Exercise brief → Repeat the data as given. Images do not go in the copy.

Information provided →

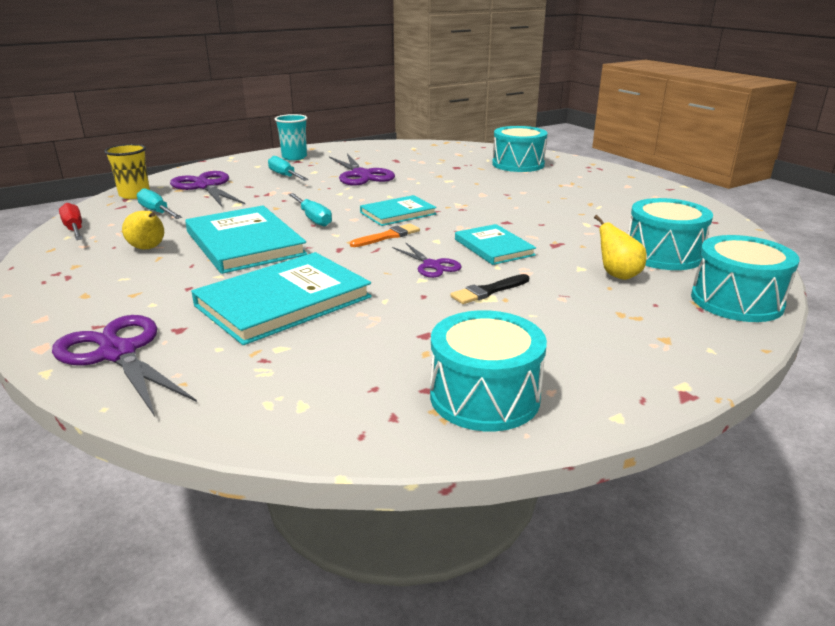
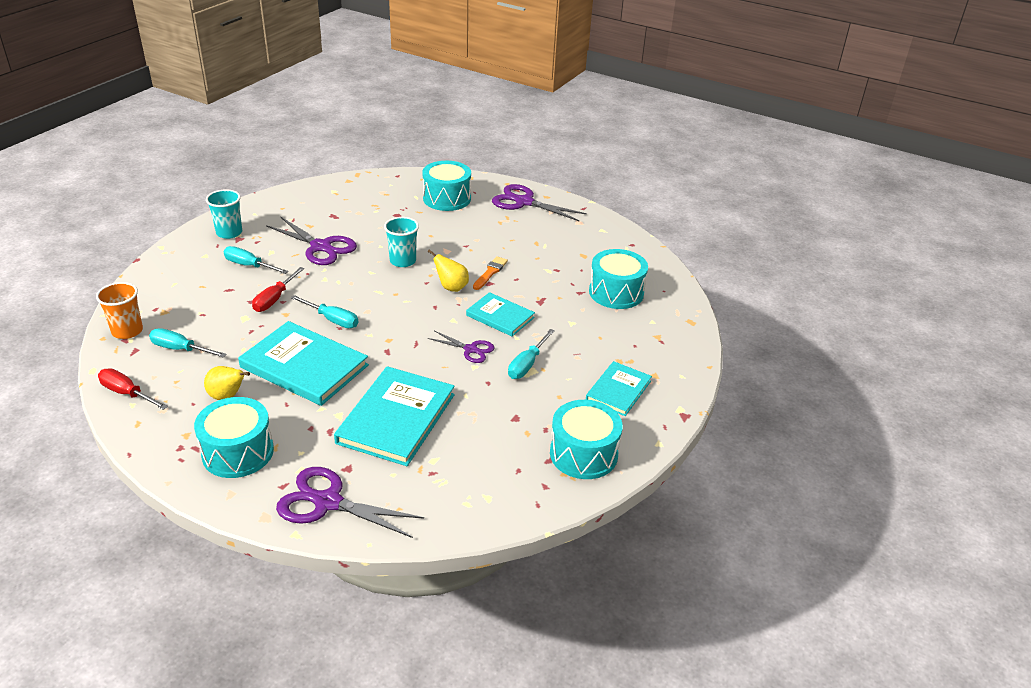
camera: 30 degrees left, 10 degrees up
yellow cup [104,144,150,199] -> orange cup [96,282,143,339]
purple scissors [170,171,245,207] -> purple scissors moved to [492,184,587,221]
orange brush [350,224,420,247] -> orange brush moved to [473,256,508,290]
turquoise book [360,195,437,226] -> turquoise book moved to [586,361,652,416]
black brush [450,274,529,304] -> turquoise screwdriver [508,329,555,379]
yellow pear [594,215,647,280] -> yellow pear moved to [428,249,469,292]
turquoise drum [691,235,800,322] -> turquoise drum moved to [194,397,274,478]
none -> red screwdriver [252,267,304,312]
none -> turquoise cup [384,217,419,267]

Response box →
camera: 30 degrees left, 10 degrees up
yellow cup [104,144,150,199] -> orange cup [96,282,143,339]
purple scissors [170,171,245,207] -> purple scissors moved to [492,184,587,221]
orange brush [350,224,420,247] -> orange brush moved to [473,256,508,290]
turquoise book [360,195,437,226] -> turquoise book moved to [586,361,652,416]
black brush [450,274,529,304] -> turquoise screwdriver [508,329,555,379]
yellow pear [594,215,647,280] -> yellow pear moved to [428,249,469,292]
turquoise drum [691,235,800,322] -> turquoise drum moved to [194,397,274,478]
none -> red screwdriver [252,267,304,312]
none -> turquoise cup [384,217,419,267]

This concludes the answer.